## WHAT IS NEEDED
Only lines containing "camera" belong in the answer, each copied from the entries below.

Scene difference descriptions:
-- Opening Marker --
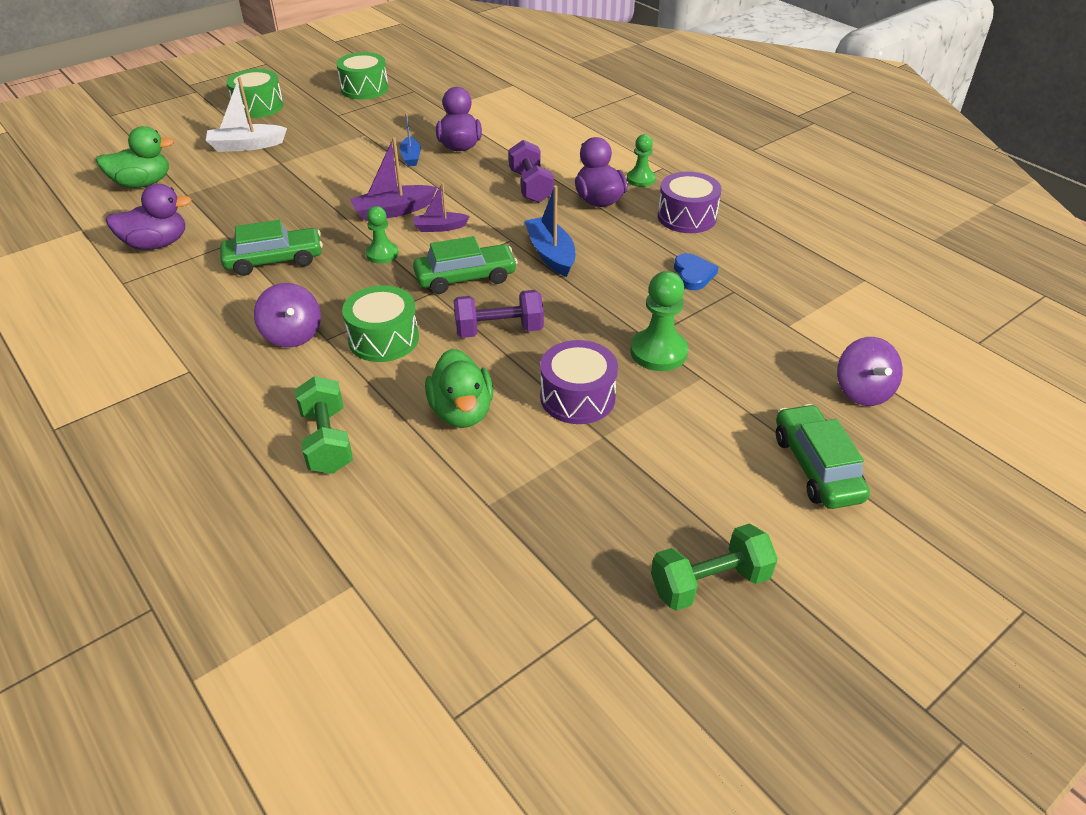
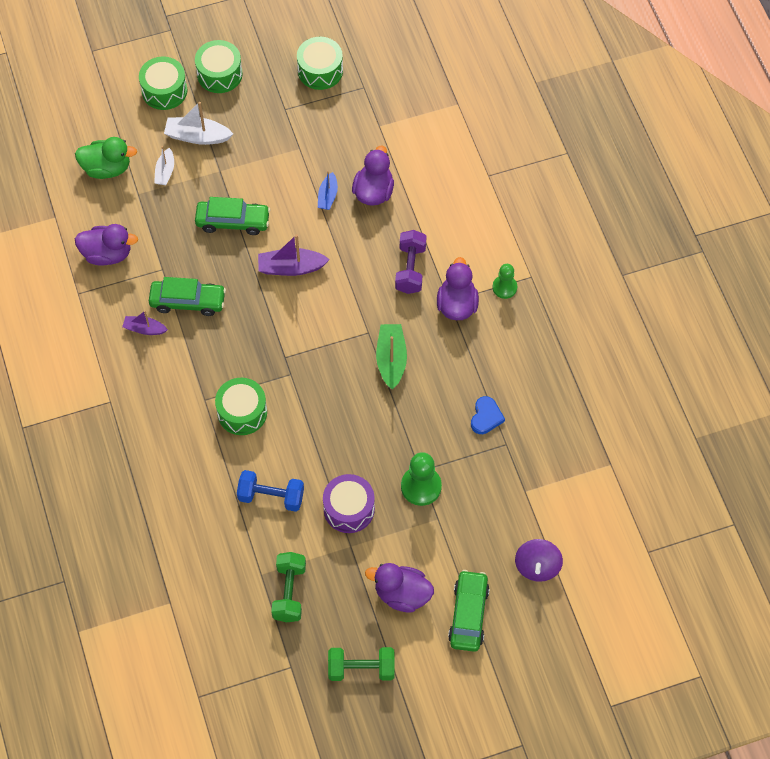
camera: 20 degrees right, 20 degrees up
purple spinning top [254,283,321,347] -> none
green dumbbell [295,376,353,474] -> green dumbbell moved to [271,552,306,622]
green pawn [366,206,398,264] -> none
green car [413,236,518,294] -> green car moved to [195,197,270,235]
purple boat [414,183,470,232] -> purple boat moved to [122,311,168,335]
green duck [425,349,493,428] -> blue dumbbell [237,470,304,512]
purple dumbbell [454,290,544,338] -> none
blue boat [525,185,575,277] -> green boat [376,324,407,390]
purple drum [658,172,722,233] -> none
none -> green drum [139,57,187,110]
none -> white boat [154,146,174,185]
none -> purple duck [365,563,434,613]

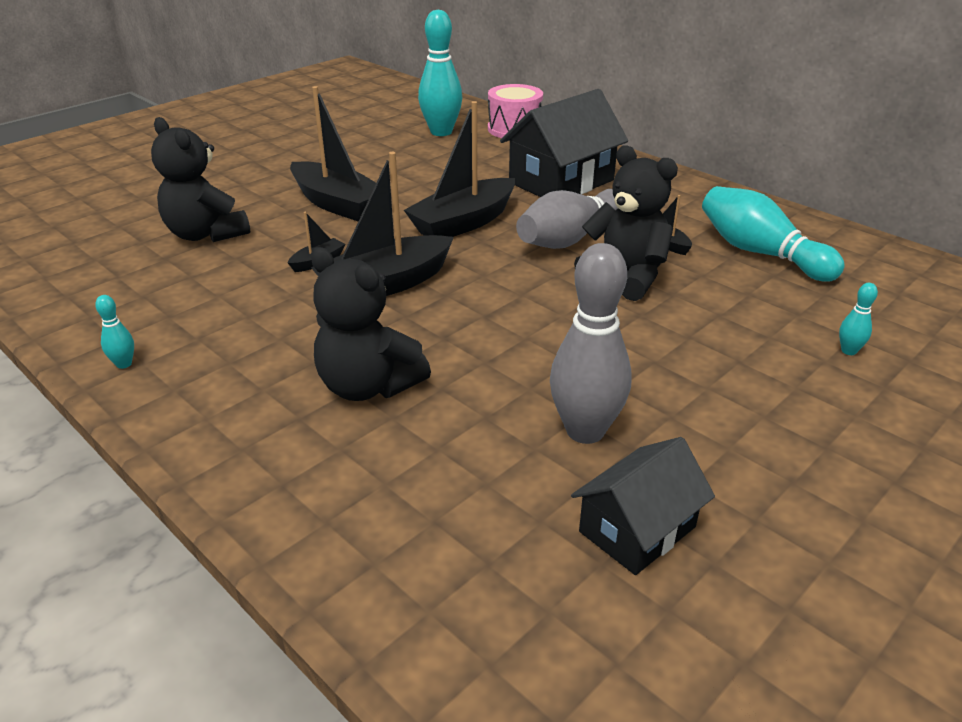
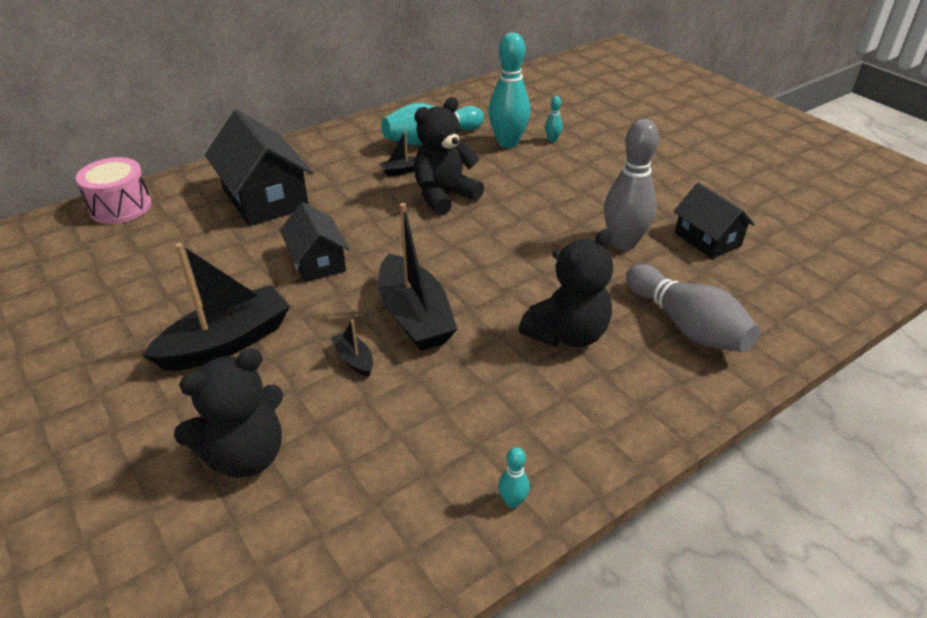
camera: 80 degrees left, 5 degrees up
black boat [404,101,515,237] -> black house [280,202,350,282]
turquoise bowling pin [418,10,462,136] -> turquoise bowling pin moved to [488,33,530,148]
grey bowling pin [516,189,618,249] -> grey bowling pin moved to [626,264,760,352]

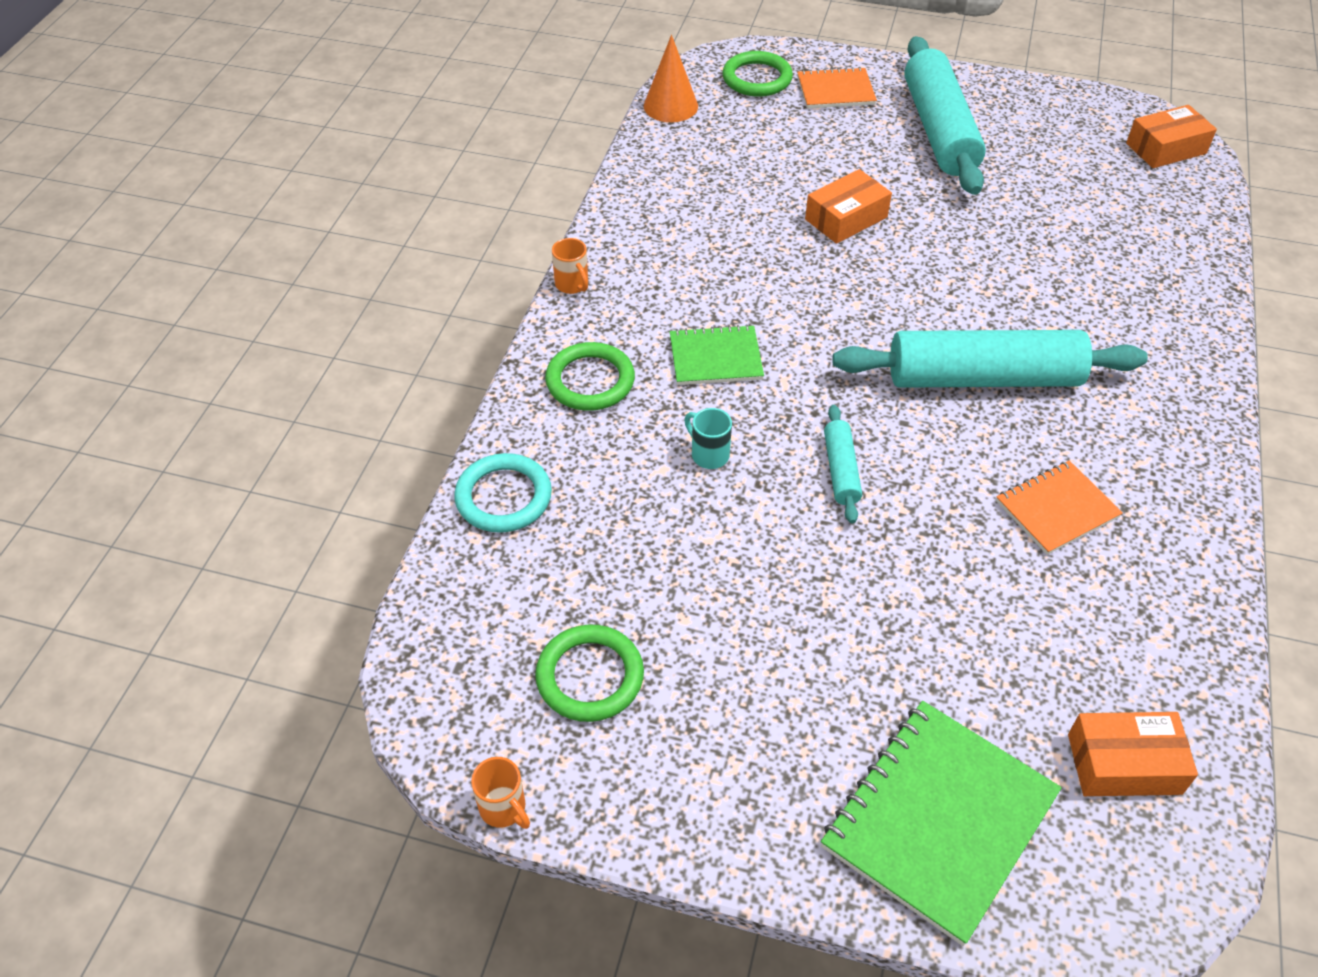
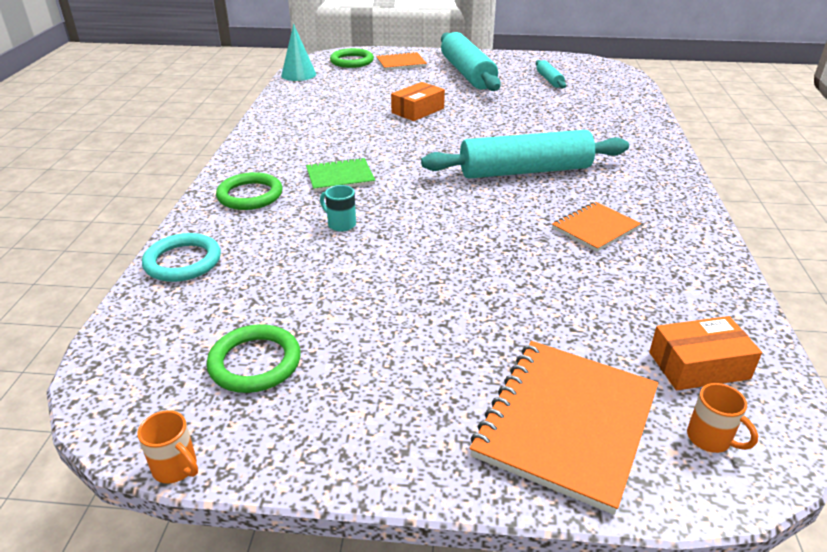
camera: 10 degrees left, 15 degrees down
orange mug [552,238,588,294] -> orange mug moved to [687,383,758,453]
orange cone [644,35,698,122] -> turquoise cone [281,24,316,81]
green notebook [821,701,1062,946] -> orange notebook [470,341,658,515]
turquoise rolling pin [824,405,862,524] -> turquoise rolling pin moved to [536,60,566,88]
orange box [1126,105,1217,168] -> none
-- Closing Marker --
## RESULT OF THE TASK
camera: 20 degrees right, 20 degrees up
camera: 80 degrees left, 5 degrees up
camera: 10 degrees left, 15 degrees down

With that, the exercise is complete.